- Data
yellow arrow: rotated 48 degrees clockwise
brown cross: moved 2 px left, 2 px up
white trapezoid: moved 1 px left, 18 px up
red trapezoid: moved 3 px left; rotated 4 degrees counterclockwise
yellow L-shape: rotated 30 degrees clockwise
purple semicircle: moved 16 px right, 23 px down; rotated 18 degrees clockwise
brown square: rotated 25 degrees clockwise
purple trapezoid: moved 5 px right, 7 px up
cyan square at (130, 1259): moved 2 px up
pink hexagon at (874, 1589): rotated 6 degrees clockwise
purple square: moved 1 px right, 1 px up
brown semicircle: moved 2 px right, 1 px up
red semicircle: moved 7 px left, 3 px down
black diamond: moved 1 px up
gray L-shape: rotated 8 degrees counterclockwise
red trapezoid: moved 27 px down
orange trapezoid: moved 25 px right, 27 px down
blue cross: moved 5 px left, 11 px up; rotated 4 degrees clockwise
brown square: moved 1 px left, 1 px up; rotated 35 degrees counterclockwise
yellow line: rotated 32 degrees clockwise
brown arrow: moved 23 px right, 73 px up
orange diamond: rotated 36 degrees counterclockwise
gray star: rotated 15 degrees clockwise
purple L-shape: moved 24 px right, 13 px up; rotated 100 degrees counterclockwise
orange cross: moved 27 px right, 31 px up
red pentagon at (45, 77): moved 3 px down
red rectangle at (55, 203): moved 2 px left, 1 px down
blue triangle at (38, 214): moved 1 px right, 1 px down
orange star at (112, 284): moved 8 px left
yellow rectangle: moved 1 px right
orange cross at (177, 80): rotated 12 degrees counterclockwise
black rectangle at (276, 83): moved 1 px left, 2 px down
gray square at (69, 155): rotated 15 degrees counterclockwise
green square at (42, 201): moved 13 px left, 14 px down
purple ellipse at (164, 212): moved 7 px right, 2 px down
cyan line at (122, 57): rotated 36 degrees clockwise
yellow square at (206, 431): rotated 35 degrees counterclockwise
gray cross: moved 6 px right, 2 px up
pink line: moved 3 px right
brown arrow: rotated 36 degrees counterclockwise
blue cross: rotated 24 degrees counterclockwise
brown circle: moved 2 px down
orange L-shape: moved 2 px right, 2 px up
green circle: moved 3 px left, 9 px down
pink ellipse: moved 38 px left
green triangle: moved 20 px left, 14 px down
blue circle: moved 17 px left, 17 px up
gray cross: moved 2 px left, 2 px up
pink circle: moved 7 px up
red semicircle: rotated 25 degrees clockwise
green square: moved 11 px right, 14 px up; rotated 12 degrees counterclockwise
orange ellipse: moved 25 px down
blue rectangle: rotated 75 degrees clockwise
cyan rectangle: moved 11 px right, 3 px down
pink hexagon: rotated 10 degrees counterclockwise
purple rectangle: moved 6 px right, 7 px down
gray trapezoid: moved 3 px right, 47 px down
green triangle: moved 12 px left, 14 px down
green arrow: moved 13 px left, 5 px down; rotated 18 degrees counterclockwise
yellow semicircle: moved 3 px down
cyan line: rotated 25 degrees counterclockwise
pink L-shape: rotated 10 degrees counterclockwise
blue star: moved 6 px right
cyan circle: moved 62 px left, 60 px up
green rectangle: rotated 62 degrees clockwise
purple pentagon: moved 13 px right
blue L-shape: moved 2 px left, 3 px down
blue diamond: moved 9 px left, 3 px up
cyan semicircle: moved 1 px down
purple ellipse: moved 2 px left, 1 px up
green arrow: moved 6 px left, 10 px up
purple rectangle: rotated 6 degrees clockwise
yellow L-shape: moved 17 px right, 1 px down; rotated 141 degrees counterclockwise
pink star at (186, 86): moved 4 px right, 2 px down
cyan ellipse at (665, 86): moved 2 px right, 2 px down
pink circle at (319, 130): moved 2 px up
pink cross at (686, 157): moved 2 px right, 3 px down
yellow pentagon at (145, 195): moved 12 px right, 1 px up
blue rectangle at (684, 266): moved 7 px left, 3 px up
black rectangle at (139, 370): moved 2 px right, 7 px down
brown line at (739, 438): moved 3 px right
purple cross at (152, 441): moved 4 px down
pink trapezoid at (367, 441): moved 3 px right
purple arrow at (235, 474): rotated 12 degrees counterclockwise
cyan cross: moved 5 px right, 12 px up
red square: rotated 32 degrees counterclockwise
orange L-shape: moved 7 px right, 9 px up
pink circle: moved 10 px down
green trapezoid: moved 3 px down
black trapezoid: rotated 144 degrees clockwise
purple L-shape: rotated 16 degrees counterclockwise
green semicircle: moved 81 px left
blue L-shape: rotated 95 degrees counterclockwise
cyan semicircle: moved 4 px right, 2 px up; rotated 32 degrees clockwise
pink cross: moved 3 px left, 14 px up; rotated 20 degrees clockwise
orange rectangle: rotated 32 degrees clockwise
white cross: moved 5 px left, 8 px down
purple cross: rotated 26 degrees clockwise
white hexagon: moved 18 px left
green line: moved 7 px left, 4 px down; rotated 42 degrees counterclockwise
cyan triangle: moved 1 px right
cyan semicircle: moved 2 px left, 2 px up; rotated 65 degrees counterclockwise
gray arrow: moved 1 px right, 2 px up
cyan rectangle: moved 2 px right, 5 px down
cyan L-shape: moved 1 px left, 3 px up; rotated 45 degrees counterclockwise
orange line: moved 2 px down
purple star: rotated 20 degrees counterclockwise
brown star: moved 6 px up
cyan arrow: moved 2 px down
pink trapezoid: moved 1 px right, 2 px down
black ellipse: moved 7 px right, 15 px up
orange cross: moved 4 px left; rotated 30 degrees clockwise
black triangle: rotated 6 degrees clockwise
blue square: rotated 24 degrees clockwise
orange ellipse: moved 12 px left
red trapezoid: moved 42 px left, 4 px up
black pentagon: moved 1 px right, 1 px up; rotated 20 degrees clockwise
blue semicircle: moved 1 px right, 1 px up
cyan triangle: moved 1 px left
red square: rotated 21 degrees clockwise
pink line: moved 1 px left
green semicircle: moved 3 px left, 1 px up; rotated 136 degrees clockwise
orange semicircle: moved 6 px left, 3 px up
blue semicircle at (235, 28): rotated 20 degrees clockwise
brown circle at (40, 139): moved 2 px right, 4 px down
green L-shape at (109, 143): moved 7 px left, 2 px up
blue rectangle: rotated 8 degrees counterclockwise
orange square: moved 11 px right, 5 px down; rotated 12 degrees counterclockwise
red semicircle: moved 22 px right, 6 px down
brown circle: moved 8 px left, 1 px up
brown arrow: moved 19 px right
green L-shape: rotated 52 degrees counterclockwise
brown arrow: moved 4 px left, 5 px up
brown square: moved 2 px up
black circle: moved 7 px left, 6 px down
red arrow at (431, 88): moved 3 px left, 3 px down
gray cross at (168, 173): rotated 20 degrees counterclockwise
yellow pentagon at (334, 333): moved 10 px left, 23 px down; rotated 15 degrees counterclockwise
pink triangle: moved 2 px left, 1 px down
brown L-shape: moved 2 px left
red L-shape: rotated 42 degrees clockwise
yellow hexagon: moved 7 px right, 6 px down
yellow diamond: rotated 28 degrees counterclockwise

- Work instruction
Your answer should be a single number: how many lines of the material above include "gray".

- Written answer
8